DATA SEGMENT below:

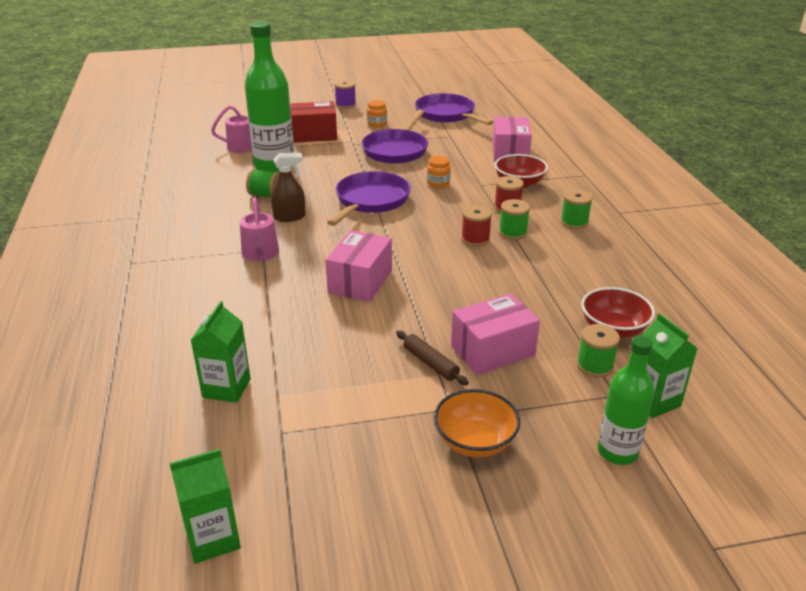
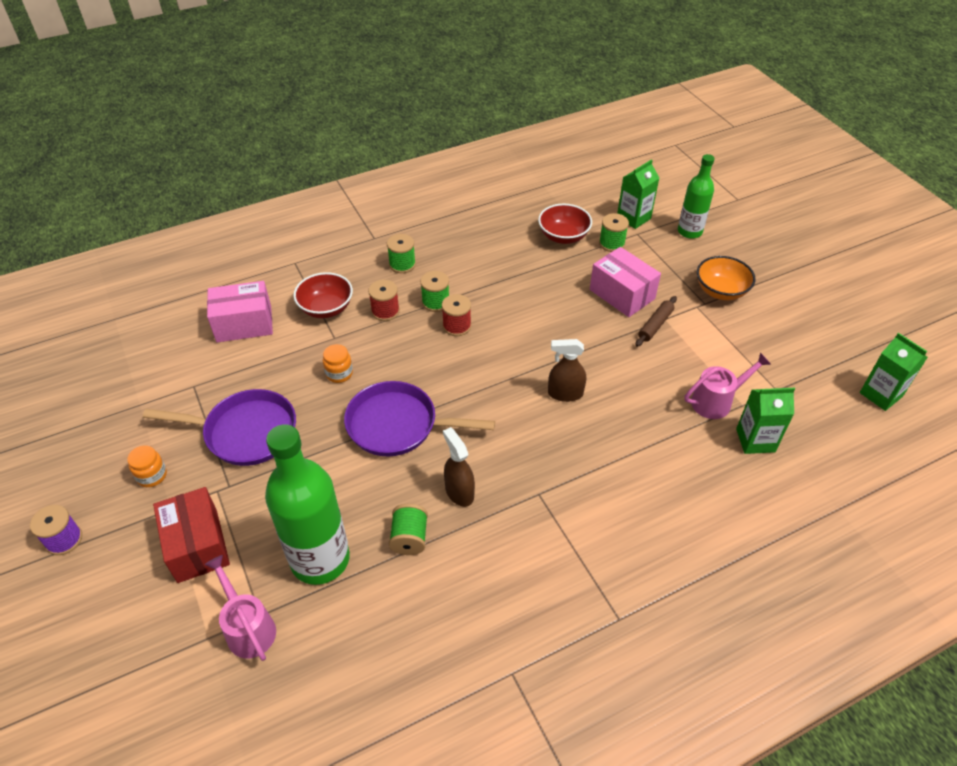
camera: 105 degrees left, 15 degrees up
(260, 255) = (550, 491): pink watering can -> pink watering can (717, 401)
(360, 281) = (565, 393): pink box -> brown spray bottle
(447, 114) = (114, 401): purple pan -> none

End of DATA SEGMENT.

Return each line of the material in which the string "pink" can be found.

TASK RESPONSE
(260, 255) = (550, 491): pink watering can -> pink watering can (717, 401)
(360, 281) = (565, 393): pink box -> brown spray bottle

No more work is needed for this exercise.